[Data listing]
________________________
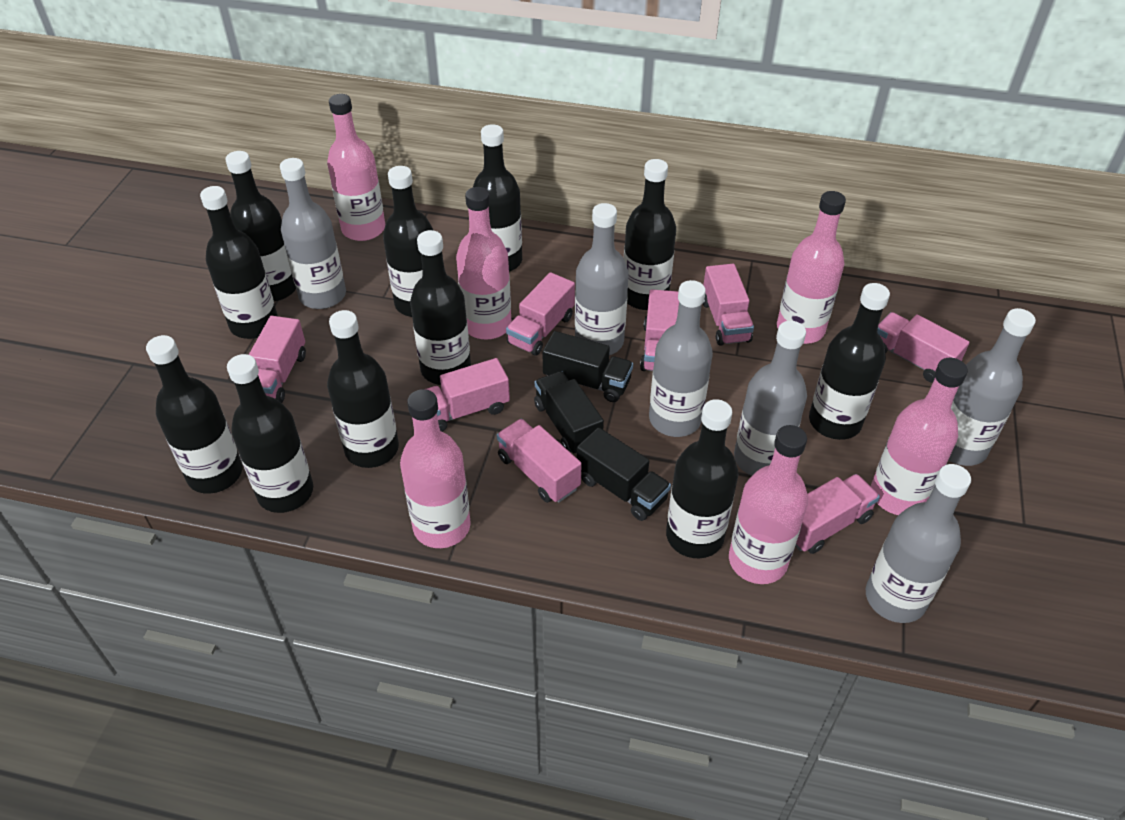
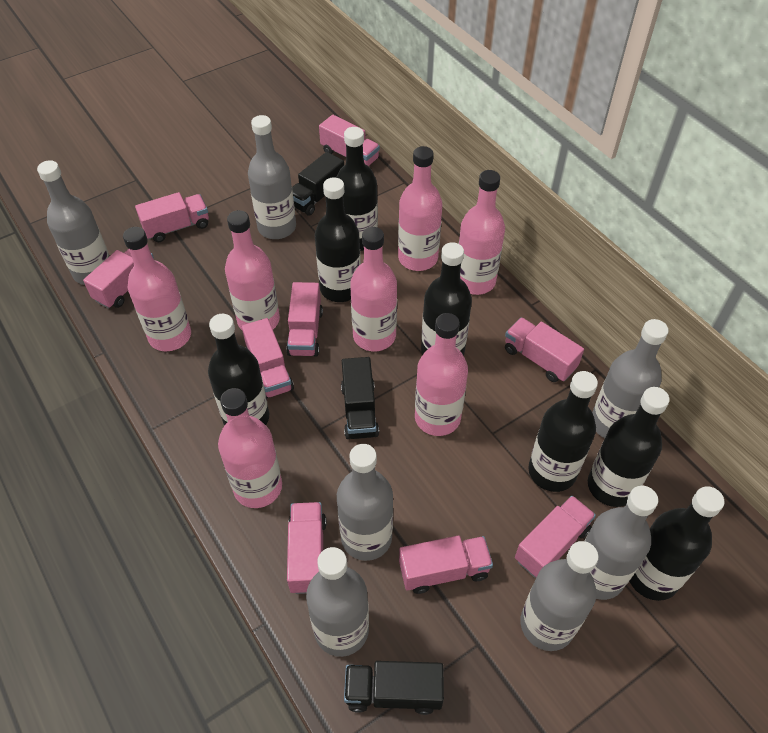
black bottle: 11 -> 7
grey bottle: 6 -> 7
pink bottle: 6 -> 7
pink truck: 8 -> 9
________________________
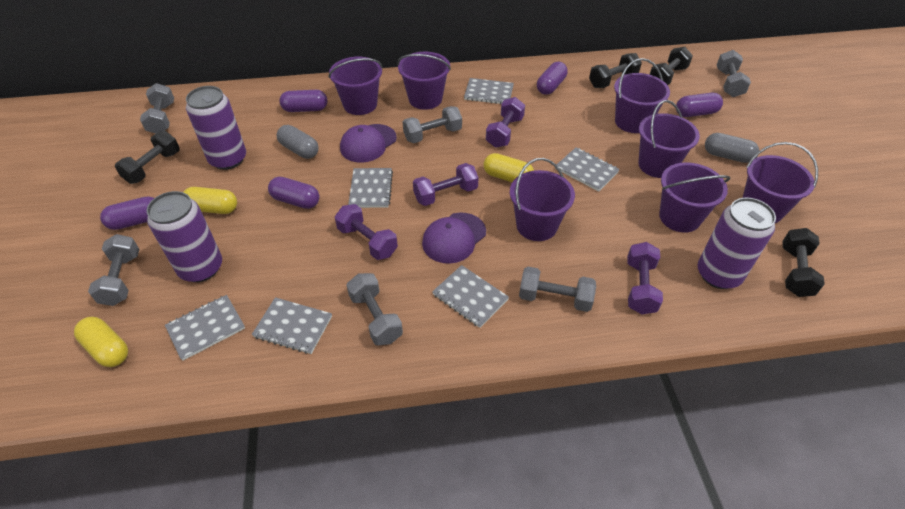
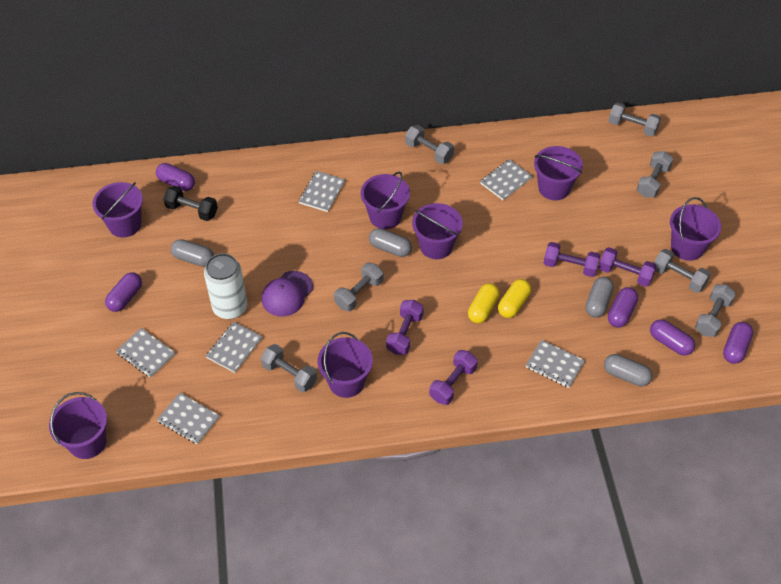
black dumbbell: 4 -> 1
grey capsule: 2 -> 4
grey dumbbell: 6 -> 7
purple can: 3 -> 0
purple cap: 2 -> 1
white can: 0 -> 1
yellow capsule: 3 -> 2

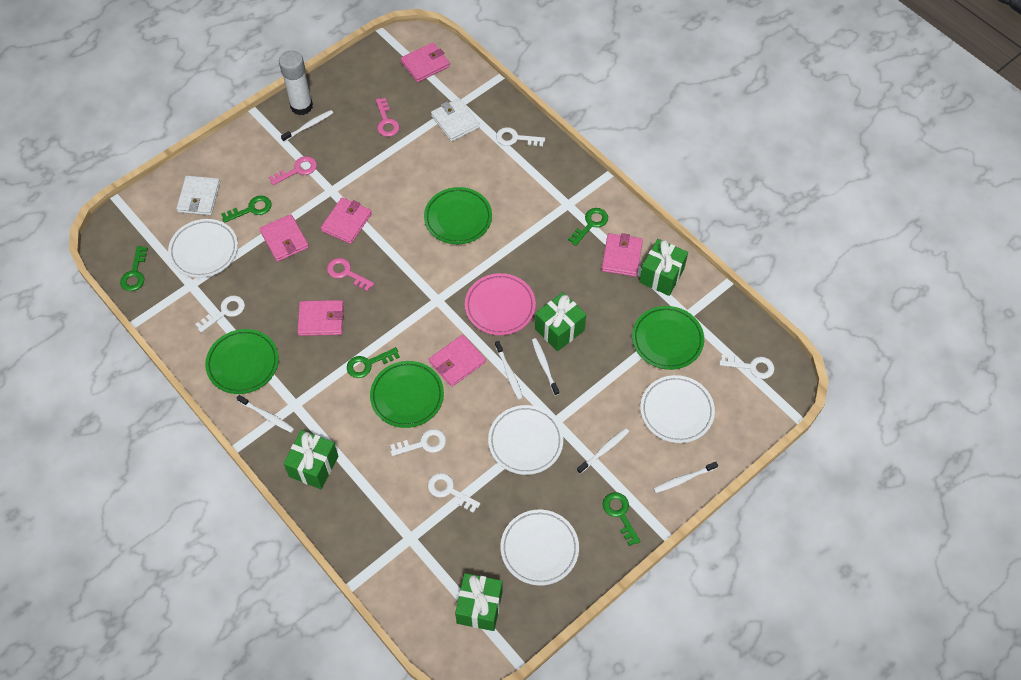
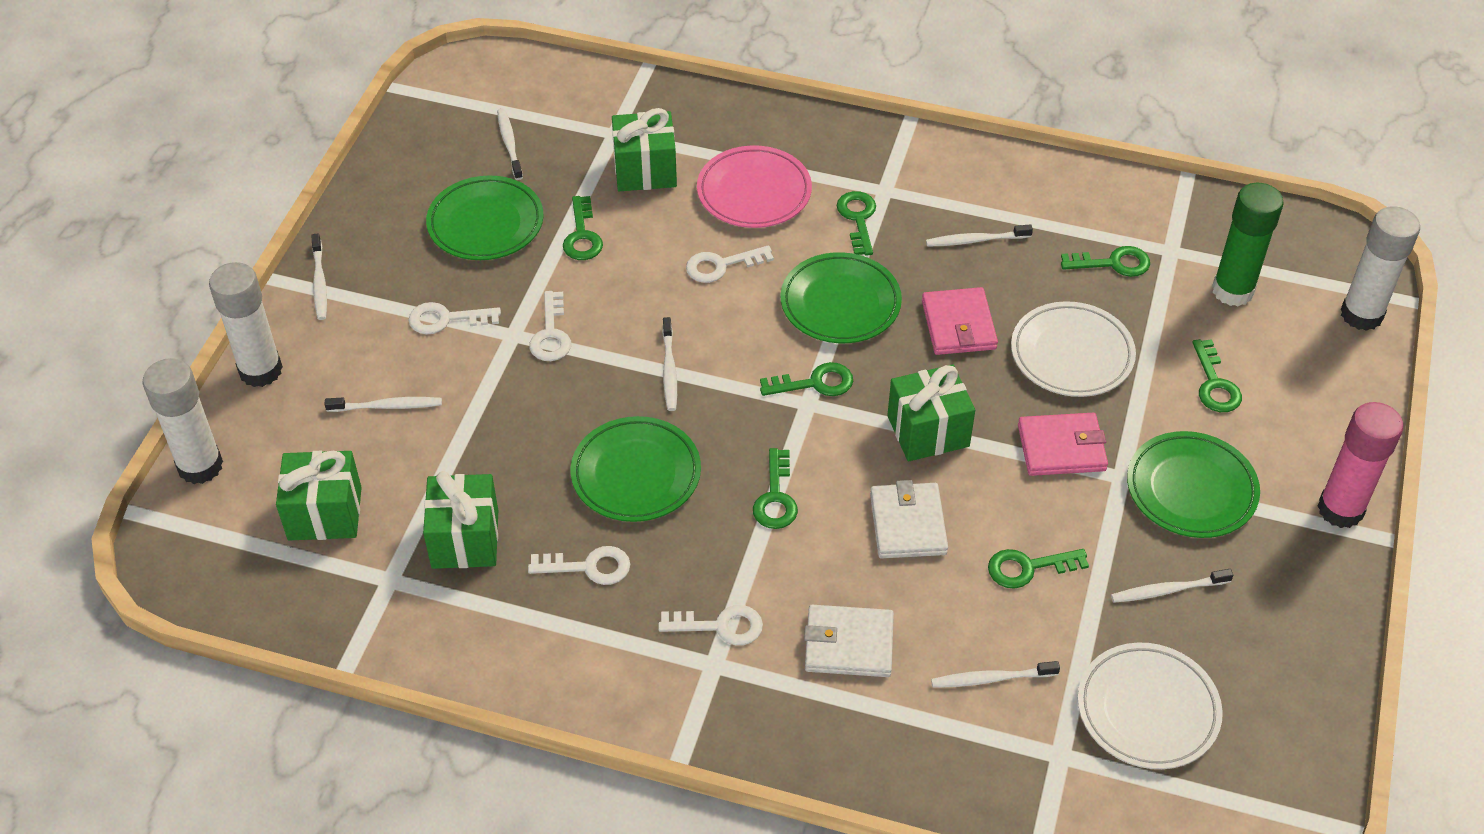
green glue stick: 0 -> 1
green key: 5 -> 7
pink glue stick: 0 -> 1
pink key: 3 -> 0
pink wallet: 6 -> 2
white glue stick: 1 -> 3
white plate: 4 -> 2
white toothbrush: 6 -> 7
________________________
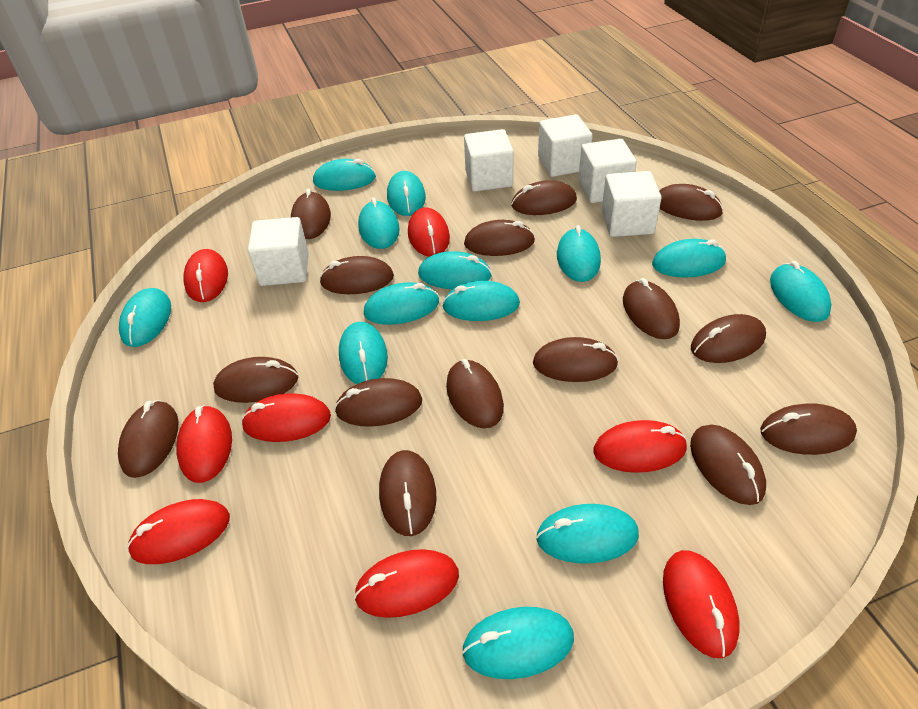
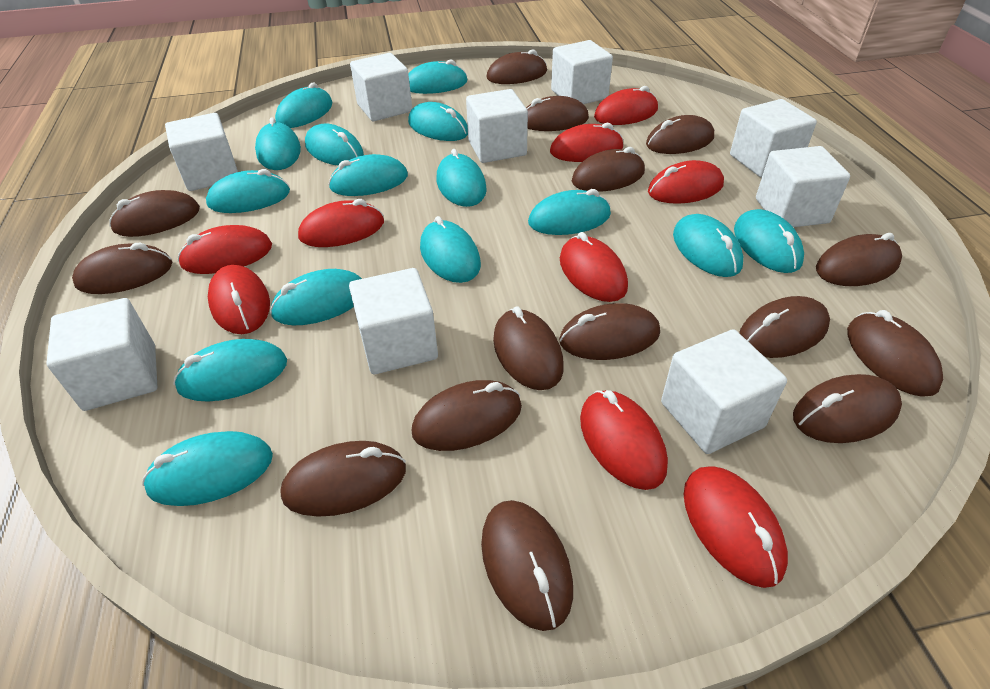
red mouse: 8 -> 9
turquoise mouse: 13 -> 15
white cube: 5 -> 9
________________________
[Your objective]
Everything between and including the line above containing "purple can: 3 -> 0" and the line containing "white toothbrush: 6 -> 7" should be reproduced exactly, with pictures excluded.

[Solution to the exercise]
purple can: 3 -> 0
purple cap: 2 -> 1
white can: 0 -> 1
yellow capsule: 3 -> 2

green glue stick: 0 -> 1
green key: 5 -> 7
pink glue stick: 0 -> 1
pink key: 3 -> 0
pink wallet: 6 -> 2
white glue stick: 1 -> 3
white plate: 4 -> 2
white toothbrush: 6 -> 7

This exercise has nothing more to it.